→ What you are asked to do: Word for word, transcribe the data below.

→ Dataset extract:

........

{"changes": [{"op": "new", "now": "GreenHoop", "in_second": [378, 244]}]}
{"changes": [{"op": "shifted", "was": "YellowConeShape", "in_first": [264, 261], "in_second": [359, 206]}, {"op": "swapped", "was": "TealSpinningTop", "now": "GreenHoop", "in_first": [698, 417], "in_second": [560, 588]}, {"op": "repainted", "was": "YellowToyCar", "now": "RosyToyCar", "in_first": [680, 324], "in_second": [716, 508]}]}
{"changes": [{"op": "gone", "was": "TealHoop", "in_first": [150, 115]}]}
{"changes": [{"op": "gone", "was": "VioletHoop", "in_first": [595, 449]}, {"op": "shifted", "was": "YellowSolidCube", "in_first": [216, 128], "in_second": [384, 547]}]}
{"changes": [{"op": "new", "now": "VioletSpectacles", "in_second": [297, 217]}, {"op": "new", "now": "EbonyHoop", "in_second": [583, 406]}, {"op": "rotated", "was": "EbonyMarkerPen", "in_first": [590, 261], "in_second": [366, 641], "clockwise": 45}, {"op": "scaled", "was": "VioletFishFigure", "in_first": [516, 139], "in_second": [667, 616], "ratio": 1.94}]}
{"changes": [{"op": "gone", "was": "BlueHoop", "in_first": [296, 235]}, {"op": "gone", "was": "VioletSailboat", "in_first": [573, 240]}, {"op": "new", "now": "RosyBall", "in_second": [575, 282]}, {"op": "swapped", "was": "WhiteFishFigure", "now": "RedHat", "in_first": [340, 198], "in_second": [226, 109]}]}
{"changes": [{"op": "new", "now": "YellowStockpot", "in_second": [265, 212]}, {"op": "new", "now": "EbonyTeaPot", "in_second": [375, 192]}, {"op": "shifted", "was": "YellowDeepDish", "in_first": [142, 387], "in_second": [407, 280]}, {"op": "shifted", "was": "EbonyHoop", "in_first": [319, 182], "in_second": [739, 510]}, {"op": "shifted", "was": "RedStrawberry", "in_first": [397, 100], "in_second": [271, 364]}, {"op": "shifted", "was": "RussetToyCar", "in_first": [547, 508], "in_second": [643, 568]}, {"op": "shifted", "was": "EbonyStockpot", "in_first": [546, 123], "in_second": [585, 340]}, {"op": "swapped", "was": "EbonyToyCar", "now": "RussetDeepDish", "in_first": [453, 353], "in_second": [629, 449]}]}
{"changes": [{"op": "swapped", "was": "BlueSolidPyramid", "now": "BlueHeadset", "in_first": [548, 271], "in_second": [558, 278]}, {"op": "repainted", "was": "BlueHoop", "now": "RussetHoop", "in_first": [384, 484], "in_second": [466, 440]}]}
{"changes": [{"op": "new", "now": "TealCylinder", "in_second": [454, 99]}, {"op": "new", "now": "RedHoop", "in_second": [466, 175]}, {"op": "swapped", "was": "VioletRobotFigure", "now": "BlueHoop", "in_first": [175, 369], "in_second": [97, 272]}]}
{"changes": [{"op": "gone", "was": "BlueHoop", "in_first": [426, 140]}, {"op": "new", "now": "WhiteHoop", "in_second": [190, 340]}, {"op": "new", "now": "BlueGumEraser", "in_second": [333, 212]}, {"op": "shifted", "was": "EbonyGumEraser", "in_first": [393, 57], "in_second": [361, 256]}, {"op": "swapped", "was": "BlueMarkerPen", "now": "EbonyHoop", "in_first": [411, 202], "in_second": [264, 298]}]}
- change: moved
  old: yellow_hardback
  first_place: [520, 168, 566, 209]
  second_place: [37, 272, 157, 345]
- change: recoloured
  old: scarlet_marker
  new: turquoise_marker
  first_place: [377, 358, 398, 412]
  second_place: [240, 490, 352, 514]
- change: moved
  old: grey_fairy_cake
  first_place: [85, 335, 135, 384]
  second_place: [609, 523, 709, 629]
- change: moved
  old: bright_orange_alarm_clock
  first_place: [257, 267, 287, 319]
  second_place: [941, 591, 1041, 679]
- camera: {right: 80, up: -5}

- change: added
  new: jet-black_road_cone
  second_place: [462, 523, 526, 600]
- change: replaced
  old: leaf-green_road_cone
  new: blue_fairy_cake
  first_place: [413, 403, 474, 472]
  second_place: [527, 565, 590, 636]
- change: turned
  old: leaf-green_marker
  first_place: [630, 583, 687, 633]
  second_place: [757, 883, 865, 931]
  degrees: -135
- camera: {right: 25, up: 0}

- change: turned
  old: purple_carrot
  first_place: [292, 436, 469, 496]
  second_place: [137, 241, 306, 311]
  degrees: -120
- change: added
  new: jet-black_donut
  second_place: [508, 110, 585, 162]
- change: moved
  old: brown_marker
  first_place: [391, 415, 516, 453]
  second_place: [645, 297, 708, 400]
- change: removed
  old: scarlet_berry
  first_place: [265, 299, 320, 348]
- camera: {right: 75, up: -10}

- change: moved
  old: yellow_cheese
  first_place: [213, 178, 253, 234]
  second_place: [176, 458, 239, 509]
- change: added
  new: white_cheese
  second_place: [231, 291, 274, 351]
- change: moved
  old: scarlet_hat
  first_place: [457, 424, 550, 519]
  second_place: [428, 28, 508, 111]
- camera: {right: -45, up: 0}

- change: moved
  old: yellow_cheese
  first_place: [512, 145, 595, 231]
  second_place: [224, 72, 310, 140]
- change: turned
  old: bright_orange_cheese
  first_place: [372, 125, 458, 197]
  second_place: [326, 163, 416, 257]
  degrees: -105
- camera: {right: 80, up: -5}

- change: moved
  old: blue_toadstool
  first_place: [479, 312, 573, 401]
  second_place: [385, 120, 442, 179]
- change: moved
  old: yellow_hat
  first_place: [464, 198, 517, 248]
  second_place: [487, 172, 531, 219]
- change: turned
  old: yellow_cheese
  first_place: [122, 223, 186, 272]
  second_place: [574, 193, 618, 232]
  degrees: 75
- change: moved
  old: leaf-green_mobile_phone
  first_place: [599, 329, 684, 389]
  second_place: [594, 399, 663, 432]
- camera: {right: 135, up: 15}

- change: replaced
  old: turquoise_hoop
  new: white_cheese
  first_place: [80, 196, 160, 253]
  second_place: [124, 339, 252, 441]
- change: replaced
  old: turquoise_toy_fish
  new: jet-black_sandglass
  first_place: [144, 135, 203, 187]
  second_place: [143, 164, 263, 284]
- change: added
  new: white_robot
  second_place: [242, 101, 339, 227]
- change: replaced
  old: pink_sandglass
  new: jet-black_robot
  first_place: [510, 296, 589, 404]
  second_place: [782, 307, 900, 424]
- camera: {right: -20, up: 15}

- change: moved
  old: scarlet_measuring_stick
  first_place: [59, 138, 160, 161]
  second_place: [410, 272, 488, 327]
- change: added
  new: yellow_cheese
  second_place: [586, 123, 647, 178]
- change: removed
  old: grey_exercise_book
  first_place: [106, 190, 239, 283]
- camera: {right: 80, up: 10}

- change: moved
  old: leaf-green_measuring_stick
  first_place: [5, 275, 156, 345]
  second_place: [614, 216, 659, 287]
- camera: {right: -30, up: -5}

........

→ Response:
{"changes": [{"op": "new", "now": "GreenHoop", "in_second": [378, 244]}]}
{"changes": [{"op": "shifted", "was": "YellowConeShape", "in_first": [264, 261], "in_second": [359, 206]}, {"op": "swapped", "was": "TealSpinningTop", "now": "GreenHoop", "in_first": [698, 417], "in_second": [560, 588]}, {"op": "repainted", "was": "YellowToyCar", "now": "RosyToyCar", "in_first": [680, 324], "in_second": [716, 508]}]}
{"changes": [{"op": "gone", "was": "TealHoop", "in_first": [150, 115]}]}
{"changes": [{"op": "gone", "was": "VioletHoop", "in_first": [595, 449]}, {"op": "shifted", "was": "YellowSolidCube", "in_first": [216, 128], "in_second": [384, 547]}]}
{"changes": [{"op": "new", "now": "VioletSpectacles", "in_second": [297, 217]}, {"op": "new", "now": "EbonyHoop", "in_second": [583, 406]}, {"op": "rotated", "was": "EbonyMarkerPen", "in_first": [590, 261], "in_second": [366, 641], "clockwise": 45}, {"op": "scaled", "was": "VioletFishFigure", "in_first": [516, 139], "in_second": [667, 616], "ratio": 1.94}]}
{"changes": [{"op": "gone", "was": "BlueHoop", "in_first": [296, 235]}, {"op": "gone", "was": "VioletSailboat", "in_first": [573, 240]}, {"op": "new", "now": "RosyBall", "in_second": [575, 282]}, {"op": "swapped", "was": "WhiteFishFigure", "now": "RedHat", "in_first": [340, 198], "in_second": [226, 109]}]}
{"changes": [{"op": "new", "now": "YellowStockpot", "in_second": [265, 212]}, {"op": "new", "now": "EbonyTeaPot", "in_second": [375, 192]}, {"op": "shifted", "was": "YellowDeepDish", "in_first": [142, 387], "in_second": [407, 280]}, {"op": "shifted", "was": "EbonyHoop", "in_first": [319, 182], "in_second": [739, 510]}, {"op": "shifted", "was": "RedStrawberry", "in_first": [397, 100], "in_second": [271, 364]}, {"op": "shifted", "was": "RussetToyCar", "in_first": [547, 508], "in_second": [643, 568]}, {"op": "shifted", "was": "EbonyStockpot", "in_first": [546, 123], "in_second": [585, 340]}, {"op": "swapped", "was": "EbonyToyCar", "now": "RussetDeepDish", "in_first": [453, 353], "in_second": [629, 449]}]}
{"changes": [{"op": "swapped", "was": "BlueSolidPyramid", "now": "BlueHeadset", "in_first": [548, 271], "in_second": [558, 278]}, {"op": "repainted", "was": "BlueHoop", "now": "RussetHoop", "in_first": [384, 484], "in_second": [466, 440]}]}
{"changes": [{"op": "new", "now": "TealCylinder", "in_second": [454, 99]}, {"op": "new", "now": "RedHoop", "in_second": [466, 175]}, {"op": "swapped", "was": "VioletRobotFigure", "now": "BlueHoop", "in_first": [175, 369], "in_second": [97, 272]}]}
{"changes": [{"op": "gone", "was": "BlueHoop", "in_first": [426, 140]}, {"op": "new", "now": "WhiteHoop", "in_second": [190, 340]}, {"op": "new", "now": "BlueGumEraser", "in_second": [333, 212]}, {"op": "shifted", "was": "EbonyGumEraser", "in_first": [393, 57], "in_second": [361, 256]}, {"op": "swapped", "was": "BlueMarkerPen", "now": "EbonyHoop", "in_first": [411, 202], "in_second": [264, 298]}]}
- change: moved
  old: yellow_hardback
  first_place: [520, 168, 566, 209]
  second_place: [37, 272, 157, 345]
- change: recoloured
  old: scarlet_marker
  new: turquoise_marker
  first_place: [377, 358, 398, 412]
  second_place: [240, 490, 352, 514]
- change: moved
  old: grey_fairy_cake
  first_place: [85, 335, 135, 384]
  second_place: [609, 523, 709, 629]
- change: moved
  old: bright_orange_alarm_clock
  first_place: [257, 267, 287, 319]
  second_place: [941, 591, 1041, 679]
- camera: {right: 80, up: -5}

- change: added
  new: jet-black_road_cone
  second_place: [462, 523, 526, 600]
- change: replaced
  old: leaf-green_road_cone
  new: blue_fairy_cake
  first_place: [413, 403, 474, 472]
  second_place: [527, 565, 590, 636]
- change: turned
  old: leaf-green_marker
  first_place: [630, 583, 687, 633]
  second_place: [757, 883, 865, 931]
  degrees: -135
- camera: {right: 25, up: 0}

- change: turned
  old: purple_carrot
  first_place: [292, 436, 469, 496]
  second_place: [137, 241, 306, 311]
  degrees: -120
- change: added
  new: jet-black_donut
  second_place: [508, 110, 585, 162]
- change: moved
  old: brown_marker
  first_place: [391, 415, 516, 453]
  second_place: [645, 297, 708, 400]
- change: removed
  old: scarlet_berry
  first_place: [265, 299, 320, 348]
- camera: {right: 75, up: -10}

- change: moved
  old: yellow_cheese
  first_place: [213, 178, 253, 234]
  second_place: [176, 458, 239, 509]
- change: added
  new: white_cheese
  second_place: [231, 291, 274, 351]
- change: moved
  old: scarlet_hat
  first_place: [457, 424, 550, 519]
  second_place: [428, 28, 508, 111]
- camera: {right: -45, up: 0}

- change: moved
  old: yellow_cheese
  first_place: [512, 145, 595, 231]
  second_place: [224, 72, 310, 140]
- change: turned
  old: bright_orange_cheese
  first_place: [372, 125, 458, 197]
  second_place: [326, 163, 416, 257]
  degrees: -105
- camera: {right: 80, up: -5}

- change: moved
  old: blue_toadstool
  first_place: [479, 312, 573, 401]
  second_place: [385, 120, 442, 179]
- change: moved
  old: yellow_hat
  first_place: [464, 198, 517, 248]
  second_place: [487, 172, 531, 219]
- change: turned
  old: yellow_cheese
  first_place: [122, 223, 186, 272]
  second_place: [574, 193, 618, 232]
  degrees: 75
- change: moved
  old: leaf-green_mobile_phone
  first_place: [599, 329, 684, 389]
  second_place: [594, 399, 663, 432]
- camera: {right: 135, up: 15}

- change: replaced
  old: turquoise_hoop
  new: white_cheese
  first_place: [80, 196, 160, 253]
  second_place: [124, 339, 252, 441]
- change: replaced
  old: turquoise_toy_fish
  new: jet-black_sandglass
  first_place: [144, 135, 203, 187]
  second_place: [143, 164, 263, 284]
- change: added
  new: white_robot
  second_place: [242, 101, 339, 227]
- change: replaced
  old: pink_sandglass
  new: jet-black_robot
  first_place: [510, 296, 589, 404]
  second_place: [782, 307, 900, 424]
- camera: {right: -20, up: 15}

- change: moved
  old: scarlet_measuring_stick
  first_place: [59, 138, 160, 161]
  second_place: [410, 272, 488, 327]
- change: added
  new: yellow_cheese
  second_place: [586, 123, 647, 178]
- change: removed
  old: grey_exercise_book
  first_place: [106, 190, 239, 283]
- camera: {right: 80, up: 10}

- change: moved
  old: leaf-green_measuring_stick
  first_place: [5, 275, 156, 345]
  second_place: [614, 216, 659, 287]
- camera: {right: -30, up: -5}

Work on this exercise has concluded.